### Problem details
Out of the entries that follow, copy each line containing "pink".

Data items
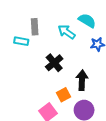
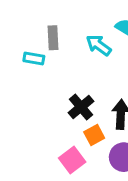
black cross: (54, 63) -> (81, 107), moved

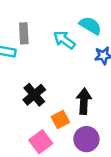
black cross: (81, 107) -> (34, 95), moved

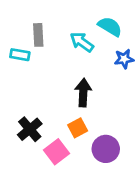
black cross: (34, 95) -> (30, 129), moved
black arrow: (84, 101) -> (83, 93), moved

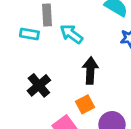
cyan arrow: (82, 42) -> (71, 34), moved
black cross: (30, 129) -> (39, 85), moved

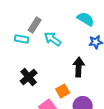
gray rectangle: (47, 15) -> (35, 25), turned 35
black arrow: (90, 71) -> (79, 67), moved

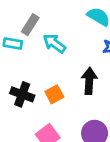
black cross: (29, 77) -> (22, 94), turned -30
orange square: (63, 91) -> (54, 94), moved

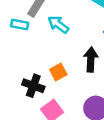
black cross: (22, 94) -> (33, 86), moved

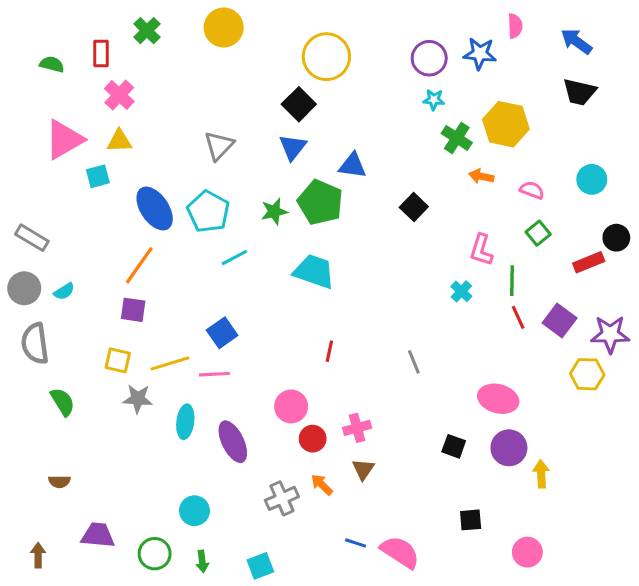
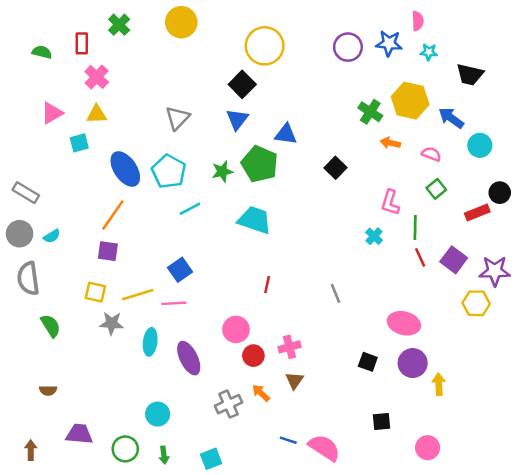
blue arrow: (576, 41) -> (451, 118), moved
cyan star: (434, 100) -> (429, 52), moved
pink triangle: (64, 140) -> (52, 113), size x0.7

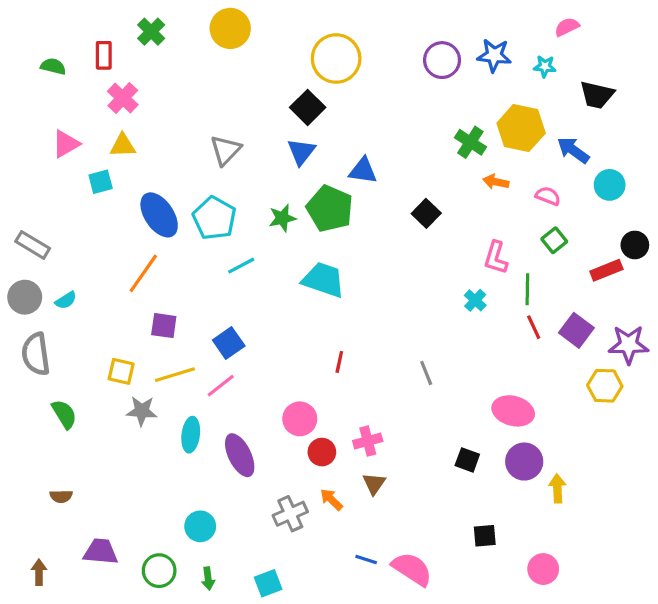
pink semicircle: (418, 21) -> (567, 27), moved, turned -114
purple square: (108, 251) -> (164, 326), moved
pink line: (174, 303) -> (221, 386), turned -35

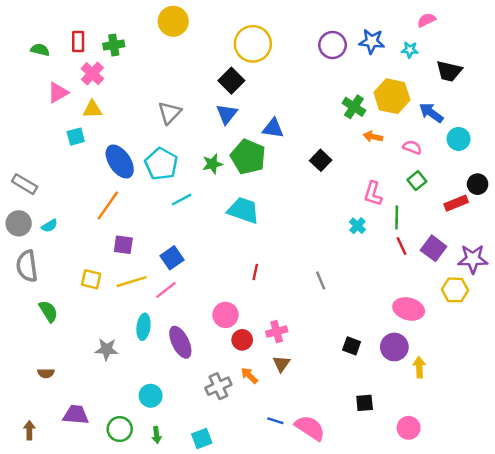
green cross: (151, 32) -> (114, 45), moved, turned 36
pink triangle: (66, 144) -> (58, 93), moved
gray star: (142, 411) -> (107, 349), moved
pink ellipse: (513, 411) -> (409, 309), moved

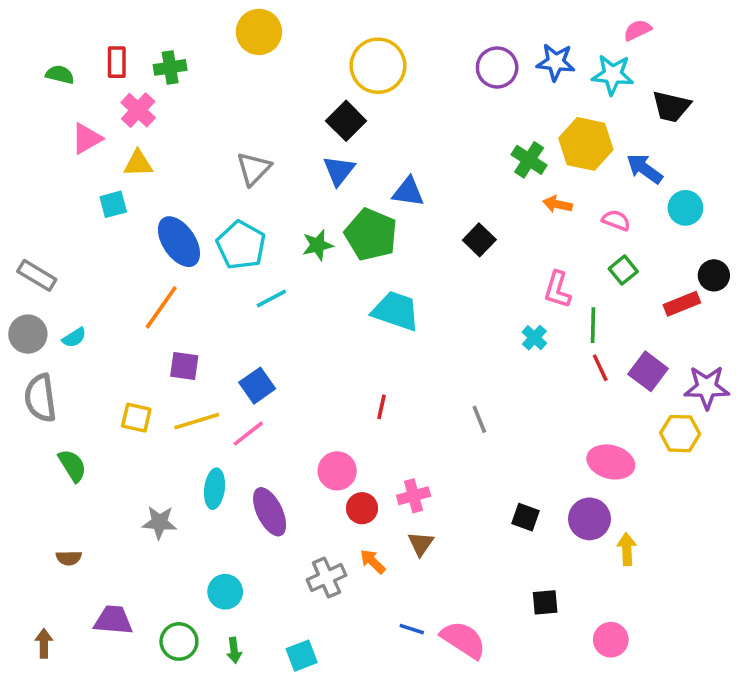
cyan star: (410, 50) -> (613, 75), size x1.6
cyan trapezoid: (243, 210) -> (396, 311), moved

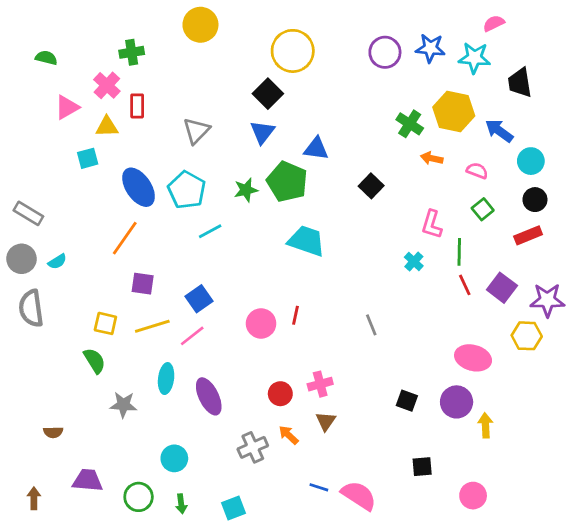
red rectangle: (117, 62) -> (137, 106), moved
black trapezoid: (671, 107) -> (520, 83), turned 68
black circle: (714, 275) -> (535, 200), moved
green semicircle: (72, 466) -> (94, 361), moved
pink circle: (337, 471) -> (261, 323), moved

### Solution
pink triangle: (64, 140) -> (52, 113), size x0.7
pink semicircle: (418, 21) -> (567, 27), moved, turned -114
pink line: (174, 303) -> (221, 386), turned -35
pink triangle: (66, 144) -> (58, 93), moved
pink ellipse: (513, 411) -> (409, 309), moved
pink circle: (337, 471) -> (261, 323), moved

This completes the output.